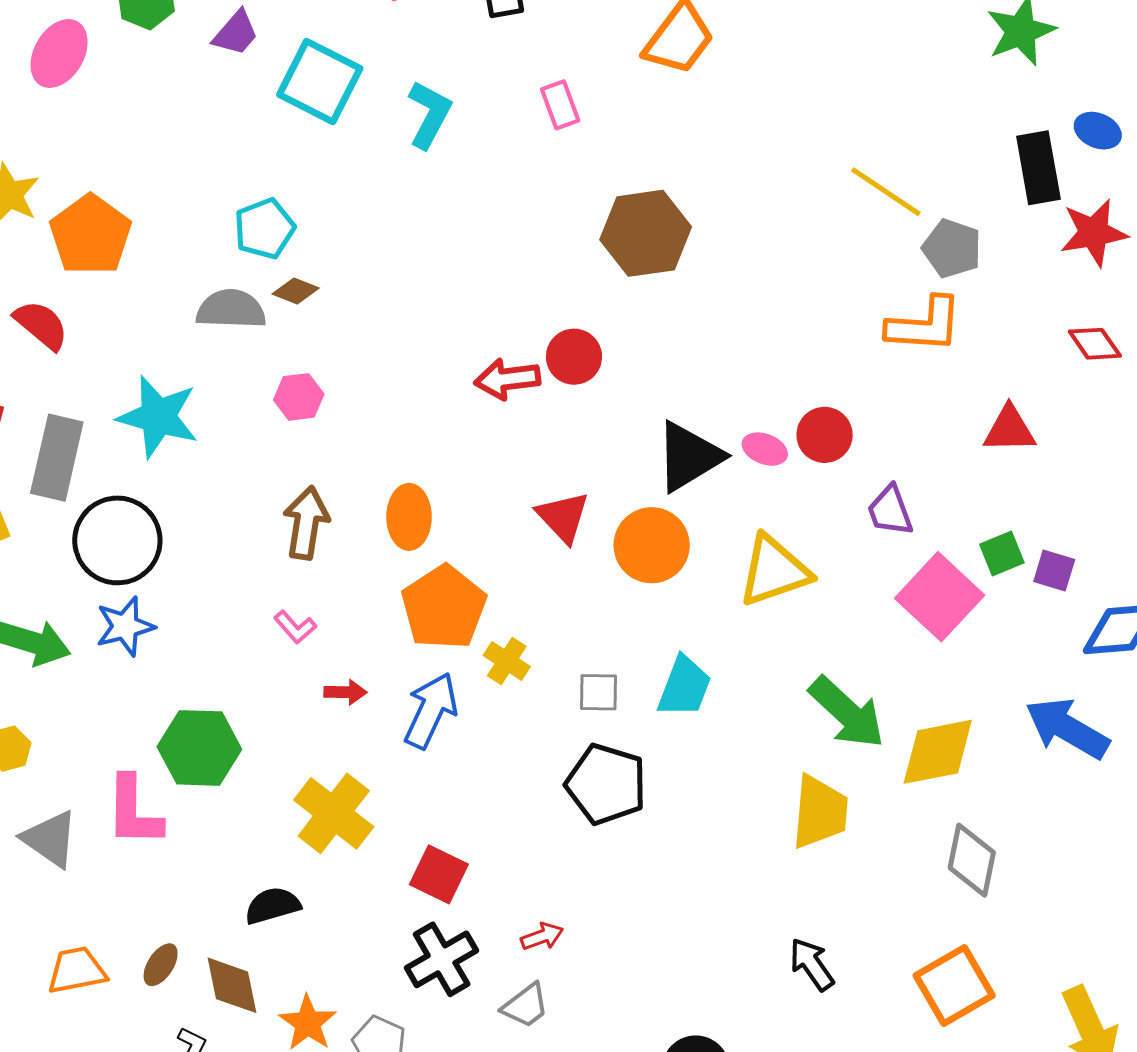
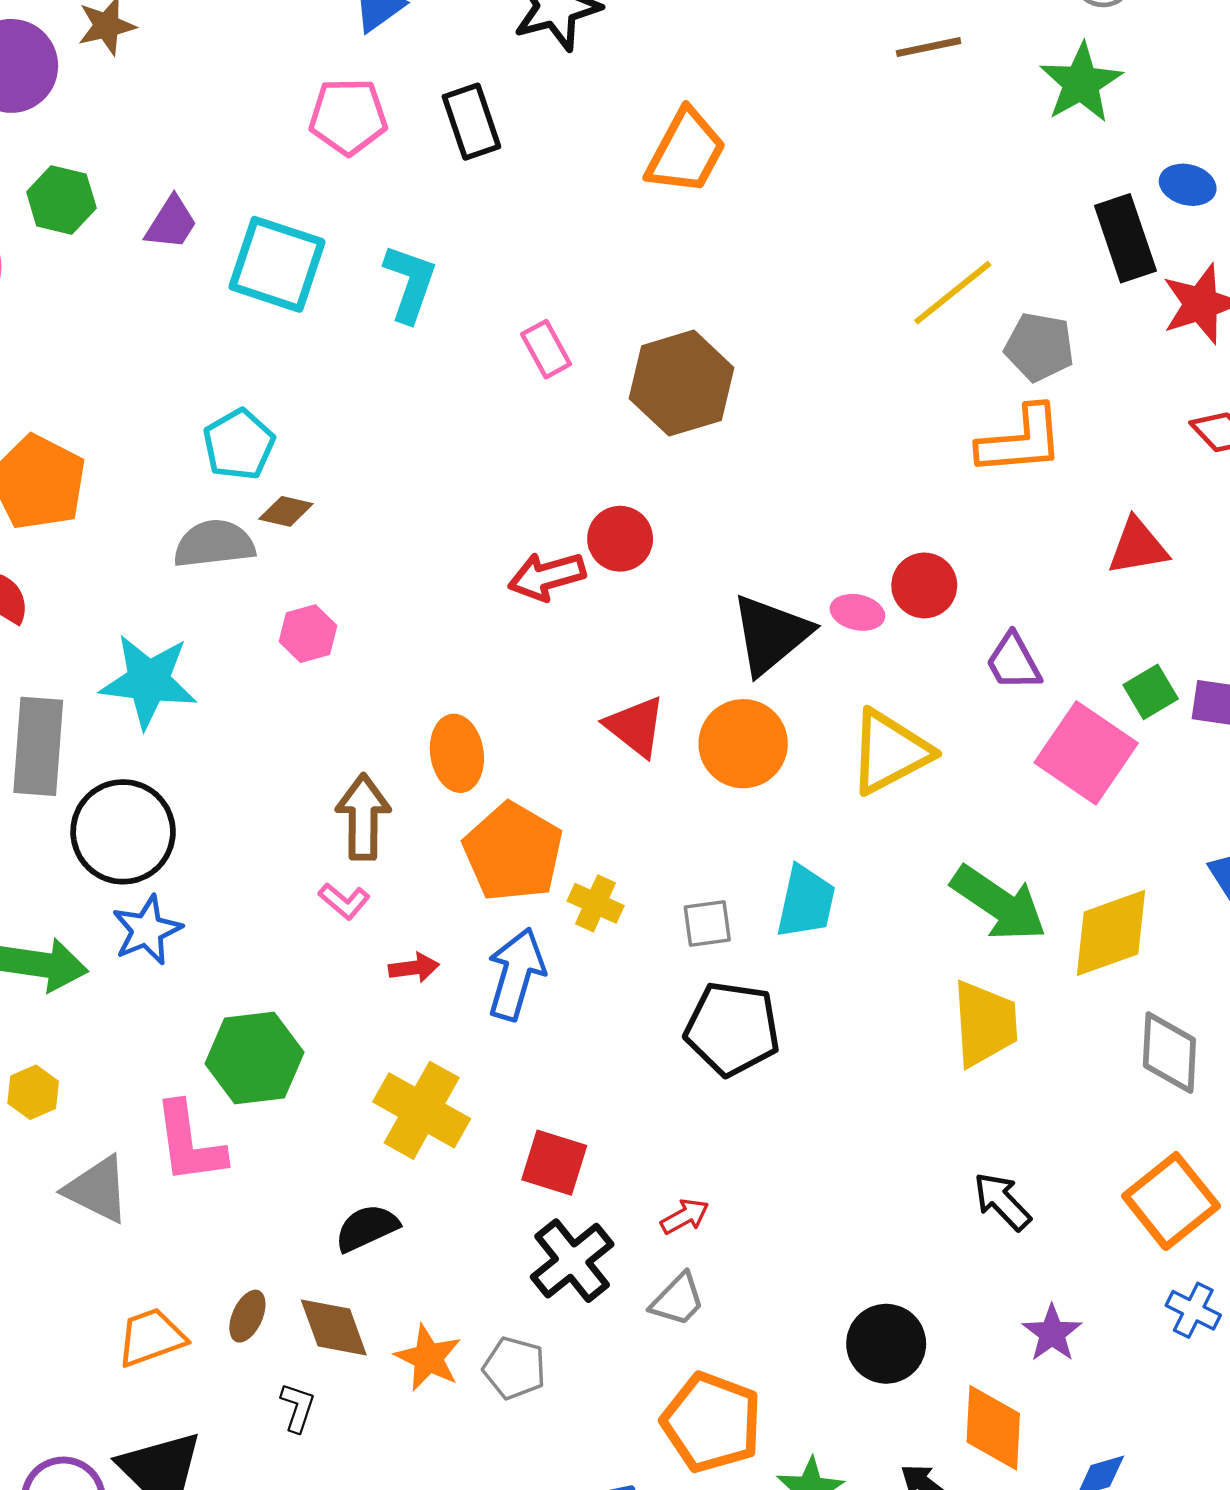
pink rectangle: (560, 105) -> (546, 349), moved
yellow line: (886, 192) -> (953, 293), turned -64
brown arrow: (306, 523) -> (363, 817), moved

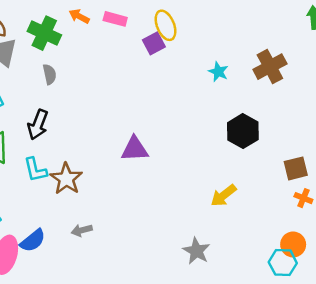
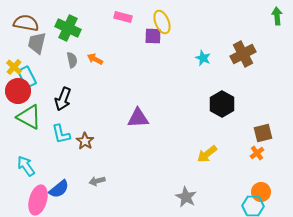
orange arrow: (79, 16) -> (95, 59), moved
purple square: (154, 43) -> (153, 36), turned 30
brown star: (66, 179) -> (85, 141), size x0.7
orange cross: (303, 198) -> (257, 153), moved, turned 32

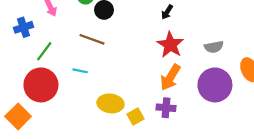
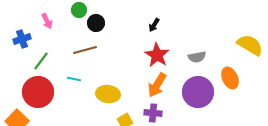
brown line: (92, 39) -> (85, 50), turned -35
yellow ellipse: (111, 103) -> (108, 94), moved

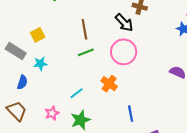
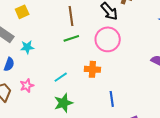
yellow square: (38, 35) -> (22, 12), moved
orange cross: (109, 84) -> (92, 69), turned -35
pink star: (52, 113) -> (27, 86), moved

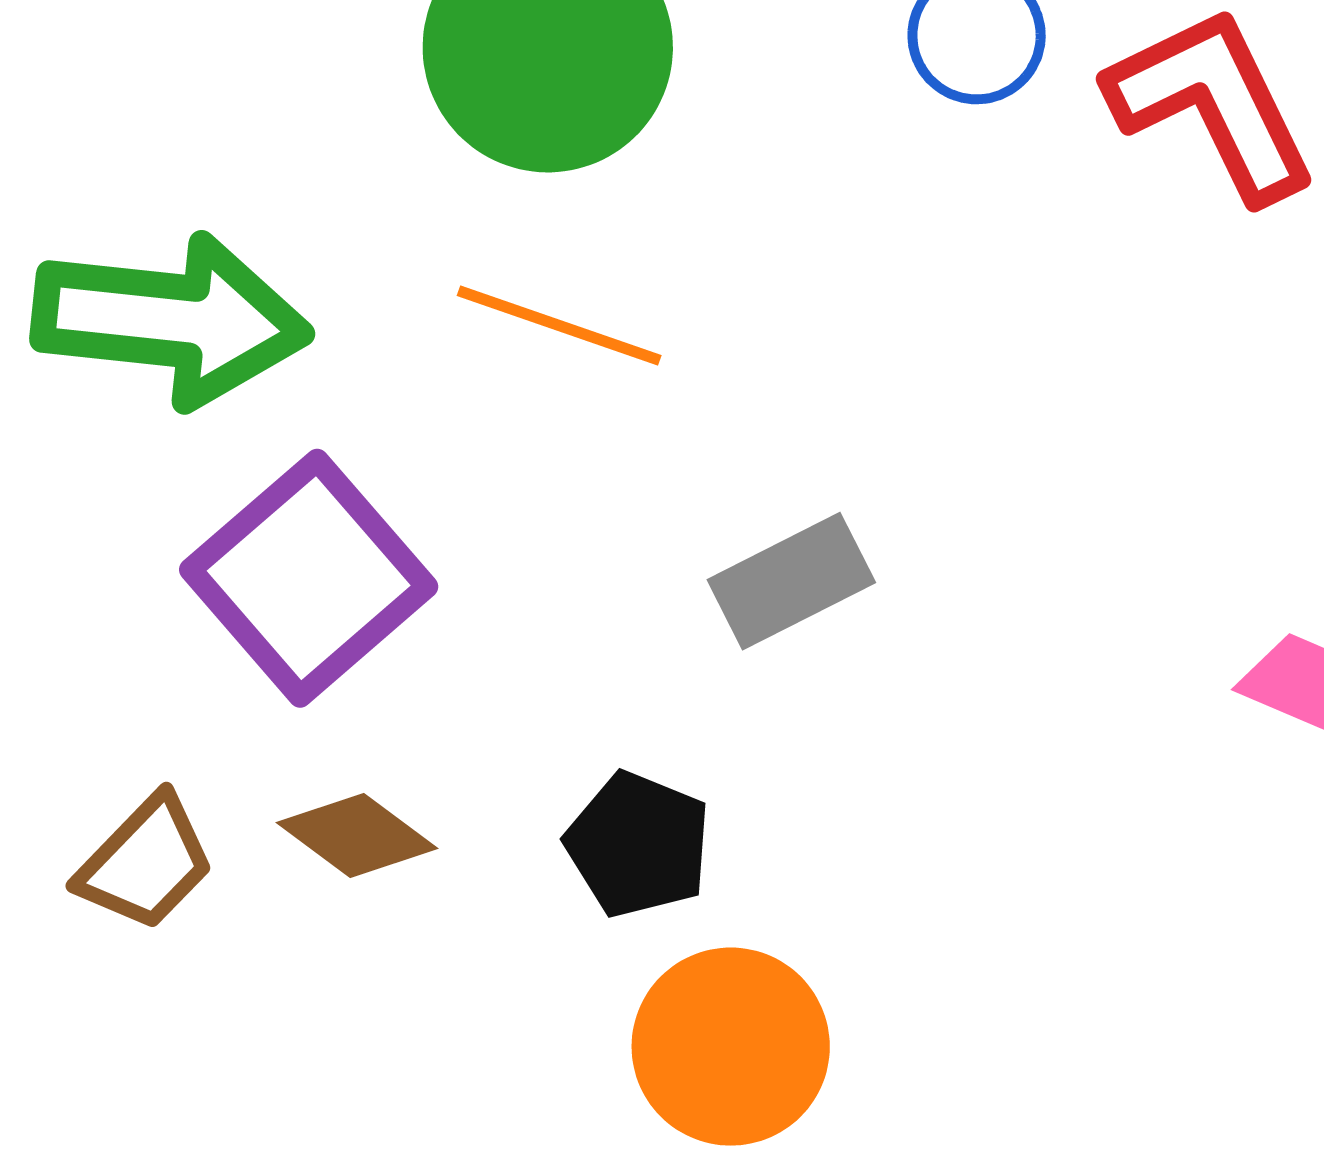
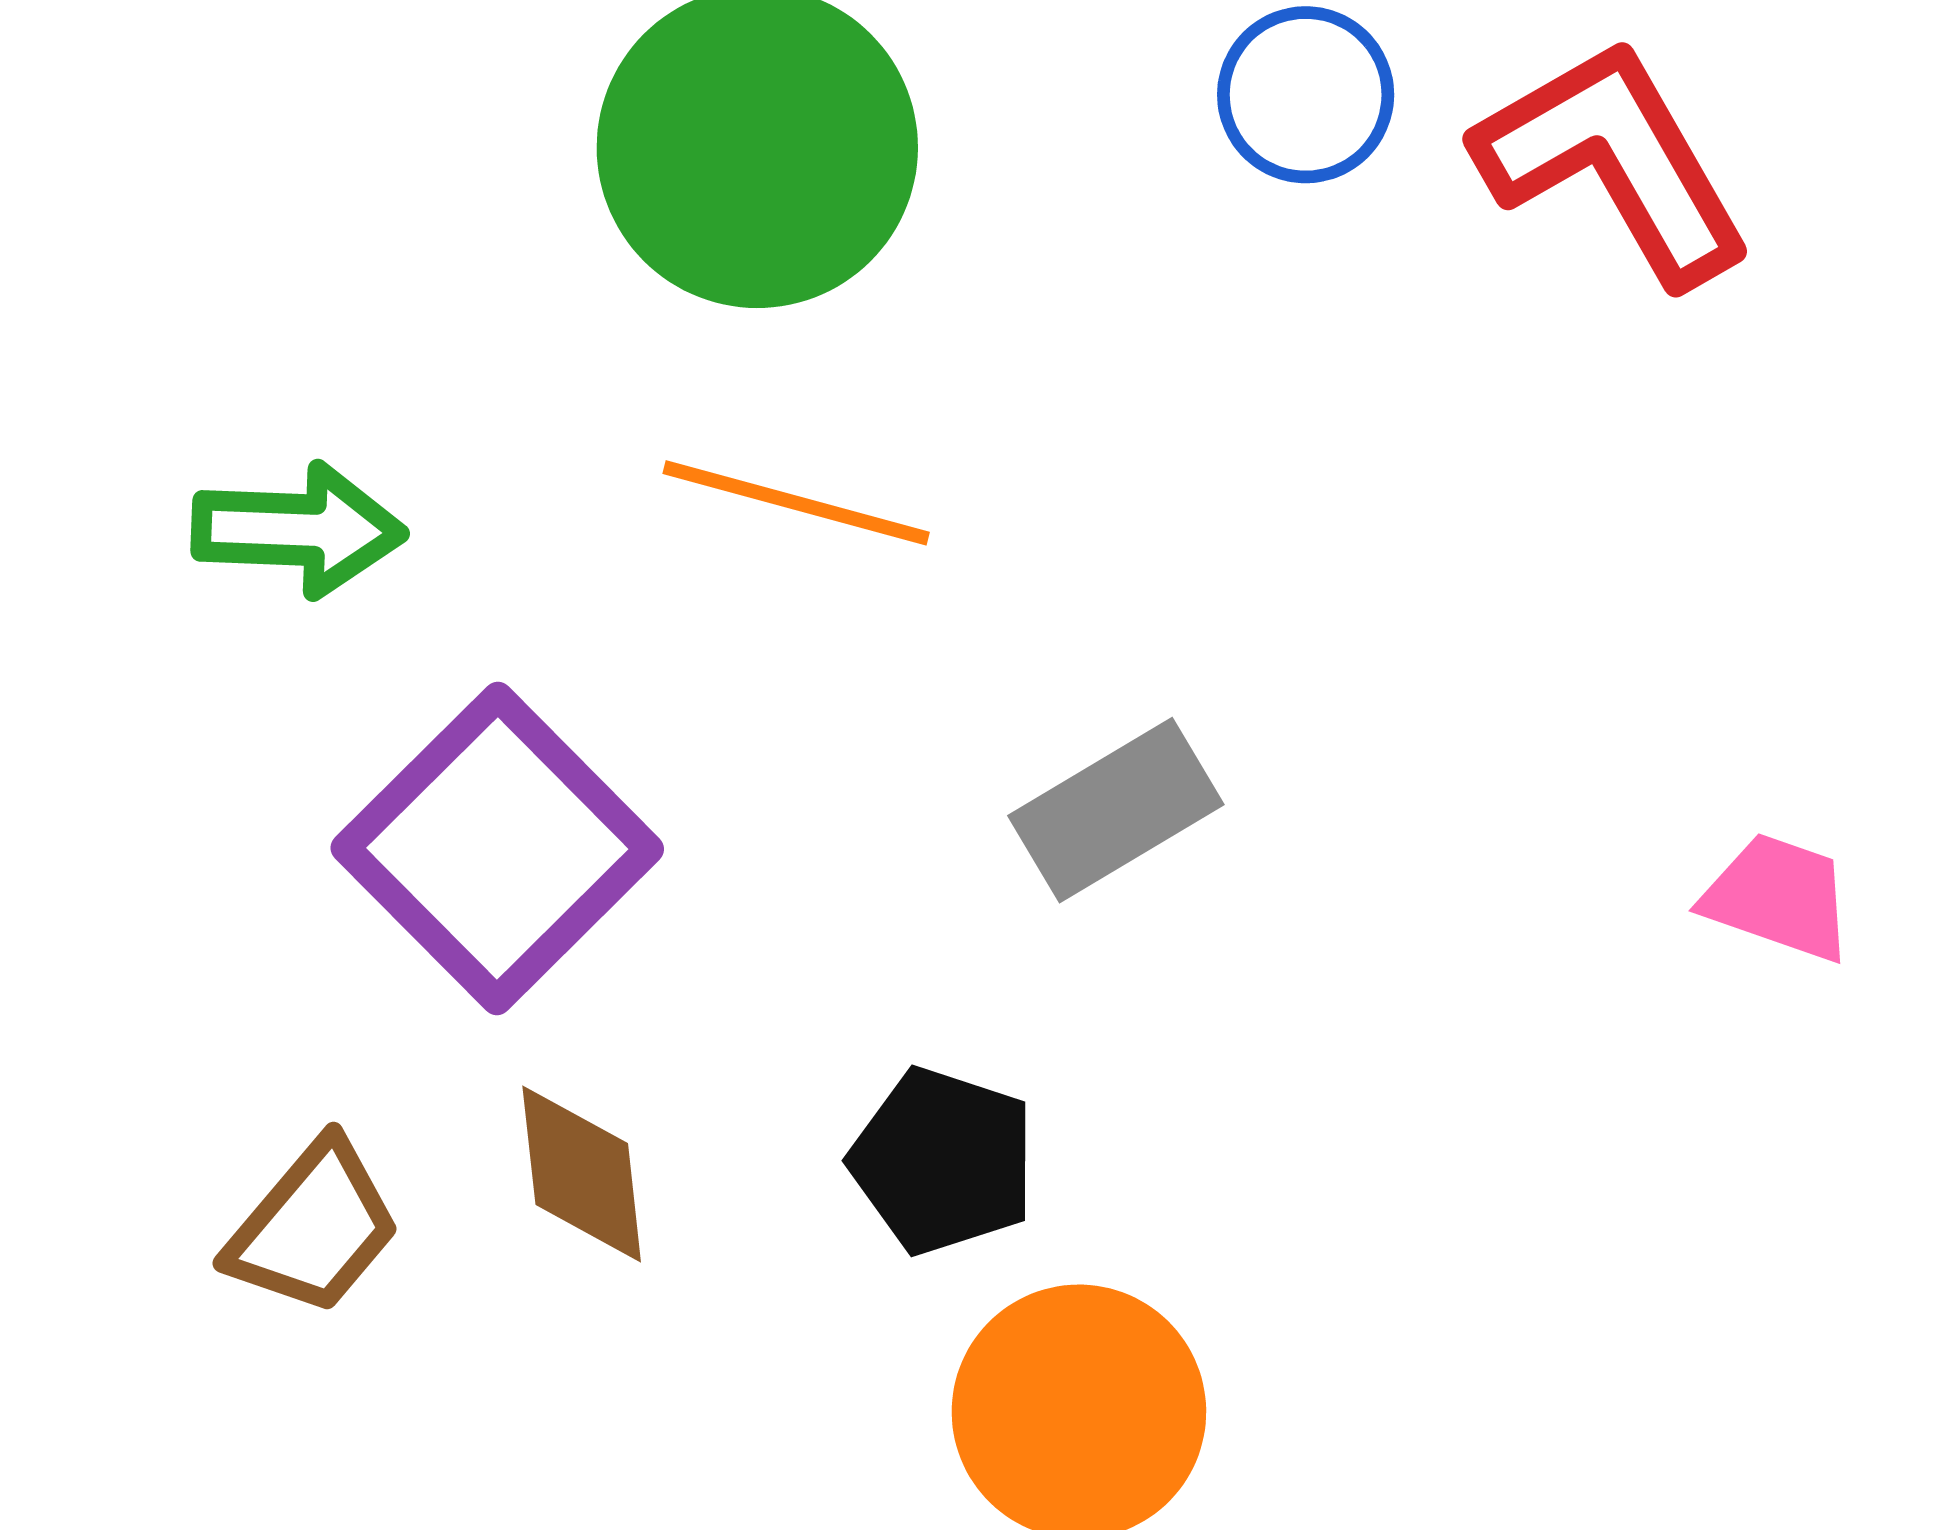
green arrow: (171, 320) -> (298, 530), size x0.6
brown diamond: (357, 836) -> (582, 1174), turned 51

_ _ _ _

> **What is expected**
For this exercise, repeat word for word only the lines from the one containing "yellow line: (886, 192)" through the end of the data, including both. Pictures do not go in the copy.

> **Response below**
yellow line: (886, 192) -> (953, 293), turned -64
brown arrow: (306, 523) -> (363, 817), moved

orange arrow: (79, 16) -> (95, 59), moved
purple square: (154, 43) -> (153, 36), turned 30
brown star: (66, 179) -> (85, 141), size x0.7
orange cross: (303, 198) -> (257, 153), moved, turned 32

brown line: (92, 39) -> (85, 50), turned -35
yellow ellipse: (111, 103) -> (108, 94), moved

yellow square: (38, 35) -> (22, 12), moved
orange cross: (109, 84) -> (92, 69), turned -35
pink star: (52, 113) -> (27, 86), moved

green arrow: (171, 320) -> (298, 530), size x0.6
brown diamond: (357, 836) -> (582, 1174), turned 51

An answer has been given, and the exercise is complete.